(Items from a dataset)
——
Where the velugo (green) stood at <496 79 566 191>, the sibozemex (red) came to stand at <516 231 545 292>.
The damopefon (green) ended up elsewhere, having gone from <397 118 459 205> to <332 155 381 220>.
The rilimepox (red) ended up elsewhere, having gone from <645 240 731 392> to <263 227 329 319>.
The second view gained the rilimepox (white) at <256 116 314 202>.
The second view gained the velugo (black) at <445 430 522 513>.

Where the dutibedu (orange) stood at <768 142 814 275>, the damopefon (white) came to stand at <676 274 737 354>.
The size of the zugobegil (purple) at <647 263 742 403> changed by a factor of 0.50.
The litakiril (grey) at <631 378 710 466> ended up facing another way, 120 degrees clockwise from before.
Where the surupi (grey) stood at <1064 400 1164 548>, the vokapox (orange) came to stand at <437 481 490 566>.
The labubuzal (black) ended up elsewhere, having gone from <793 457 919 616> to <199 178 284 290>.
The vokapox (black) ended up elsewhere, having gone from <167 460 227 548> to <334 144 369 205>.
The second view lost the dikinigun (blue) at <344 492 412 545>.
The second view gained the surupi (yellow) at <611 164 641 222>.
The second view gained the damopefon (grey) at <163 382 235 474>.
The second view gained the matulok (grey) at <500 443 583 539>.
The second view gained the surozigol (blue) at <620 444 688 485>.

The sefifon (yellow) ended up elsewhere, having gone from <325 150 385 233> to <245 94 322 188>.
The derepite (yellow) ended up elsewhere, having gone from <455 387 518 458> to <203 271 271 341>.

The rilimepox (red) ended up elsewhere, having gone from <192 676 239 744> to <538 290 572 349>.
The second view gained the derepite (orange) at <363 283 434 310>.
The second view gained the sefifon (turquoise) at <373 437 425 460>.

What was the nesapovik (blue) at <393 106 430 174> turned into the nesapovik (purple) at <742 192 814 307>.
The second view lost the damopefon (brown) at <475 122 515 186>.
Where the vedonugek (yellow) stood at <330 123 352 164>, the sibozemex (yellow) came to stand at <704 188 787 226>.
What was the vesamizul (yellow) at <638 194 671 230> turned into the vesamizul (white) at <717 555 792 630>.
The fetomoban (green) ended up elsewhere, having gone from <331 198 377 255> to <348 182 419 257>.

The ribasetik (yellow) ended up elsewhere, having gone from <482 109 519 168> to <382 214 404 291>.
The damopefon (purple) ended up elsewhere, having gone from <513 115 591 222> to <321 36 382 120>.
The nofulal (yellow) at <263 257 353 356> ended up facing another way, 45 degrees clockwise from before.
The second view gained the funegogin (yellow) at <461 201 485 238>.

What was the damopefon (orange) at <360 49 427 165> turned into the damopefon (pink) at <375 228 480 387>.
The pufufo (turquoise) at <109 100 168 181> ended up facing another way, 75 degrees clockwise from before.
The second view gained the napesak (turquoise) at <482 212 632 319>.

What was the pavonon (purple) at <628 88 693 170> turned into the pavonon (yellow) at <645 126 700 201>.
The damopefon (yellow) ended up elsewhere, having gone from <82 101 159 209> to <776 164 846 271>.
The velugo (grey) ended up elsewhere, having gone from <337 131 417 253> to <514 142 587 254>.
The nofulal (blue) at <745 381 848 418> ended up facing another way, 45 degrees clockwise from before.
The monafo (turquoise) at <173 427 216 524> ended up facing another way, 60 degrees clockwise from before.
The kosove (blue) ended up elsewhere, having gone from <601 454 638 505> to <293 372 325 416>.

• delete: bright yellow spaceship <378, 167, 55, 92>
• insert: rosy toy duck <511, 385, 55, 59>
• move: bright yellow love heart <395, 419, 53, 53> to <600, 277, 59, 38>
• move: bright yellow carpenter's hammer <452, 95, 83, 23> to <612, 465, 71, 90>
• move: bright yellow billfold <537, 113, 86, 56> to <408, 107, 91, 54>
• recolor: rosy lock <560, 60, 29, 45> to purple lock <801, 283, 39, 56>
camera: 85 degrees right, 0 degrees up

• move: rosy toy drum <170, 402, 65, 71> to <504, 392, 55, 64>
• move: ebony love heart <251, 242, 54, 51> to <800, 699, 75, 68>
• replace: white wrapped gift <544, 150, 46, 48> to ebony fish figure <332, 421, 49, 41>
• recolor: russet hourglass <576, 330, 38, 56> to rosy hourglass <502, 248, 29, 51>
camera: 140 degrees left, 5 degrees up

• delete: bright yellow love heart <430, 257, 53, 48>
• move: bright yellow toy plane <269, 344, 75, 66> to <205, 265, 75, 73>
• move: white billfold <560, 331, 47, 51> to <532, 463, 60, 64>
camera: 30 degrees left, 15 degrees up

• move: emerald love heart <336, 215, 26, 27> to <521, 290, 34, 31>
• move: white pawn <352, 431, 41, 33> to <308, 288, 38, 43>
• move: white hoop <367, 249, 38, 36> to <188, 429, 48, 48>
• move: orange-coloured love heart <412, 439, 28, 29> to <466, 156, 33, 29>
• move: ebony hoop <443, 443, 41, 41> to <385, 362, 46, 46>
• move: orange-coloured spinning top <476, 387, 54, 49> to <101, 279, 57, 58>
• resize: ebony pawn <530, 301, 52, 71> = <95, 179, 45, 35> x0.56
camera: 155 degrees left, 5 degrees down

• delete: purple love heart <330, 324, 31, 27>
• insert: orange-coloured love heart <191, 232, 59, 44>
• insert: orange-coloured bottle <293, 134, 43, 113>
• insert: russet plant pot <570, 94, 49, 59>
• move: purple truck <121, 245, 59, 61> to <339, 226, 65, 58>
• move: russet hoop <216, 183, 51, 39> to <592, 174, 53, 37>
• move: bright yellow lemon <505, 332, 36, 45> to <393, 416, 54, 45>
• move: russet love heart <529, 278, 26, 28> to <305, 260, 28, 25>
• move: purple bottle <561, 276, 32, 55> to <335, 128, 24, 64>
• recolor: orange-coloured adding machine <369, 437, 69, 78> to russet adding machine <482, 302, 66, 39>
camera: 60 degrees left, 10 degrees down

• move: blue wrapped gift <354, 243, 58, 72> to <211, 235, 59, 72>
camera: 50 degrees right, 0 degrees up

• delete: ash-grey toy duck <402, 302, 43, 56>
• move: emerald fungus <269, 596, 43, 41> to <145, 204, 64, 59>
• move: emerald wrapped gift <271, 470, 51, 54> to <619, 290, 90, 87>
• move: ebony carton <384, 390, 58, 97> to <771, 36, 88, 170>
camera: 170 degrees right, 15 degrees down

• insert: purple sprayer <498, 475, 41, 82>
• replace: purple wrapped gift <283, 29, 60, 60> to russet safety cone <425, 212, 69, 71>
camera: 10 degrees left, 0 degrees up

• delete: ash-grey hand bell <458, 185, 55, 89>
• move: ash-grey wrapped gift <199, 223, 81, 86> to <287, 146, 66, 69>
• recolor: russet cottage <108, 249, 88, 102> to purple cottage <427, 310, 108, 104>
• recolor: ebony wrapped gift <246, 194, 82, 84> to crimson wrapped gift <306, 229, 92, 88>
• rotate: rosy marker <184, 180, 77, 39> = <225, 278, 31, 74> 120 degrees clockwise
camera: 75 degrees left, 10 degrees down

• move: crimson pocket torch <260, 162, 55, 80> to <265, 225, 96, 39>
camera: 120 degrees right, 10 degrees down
——
Exactly as they stand, set down the lines from the top of the data through the line with "The second view gained the rilimepox".

Where the velugo (green) stood at <496 79 566 191>, the sibozemex (red) came to stand at <516 231 545 292>.
The damopefon (green) ended up elsewhere, having gone from <397 118 459 205> to <332 155 381 220>.
The rilimepox (red) ended up elsewhere, having gone from <645 240 731 392> to <263 227 329 319>.
The second view gained the rilimepox (white) at <256 116 314 202>.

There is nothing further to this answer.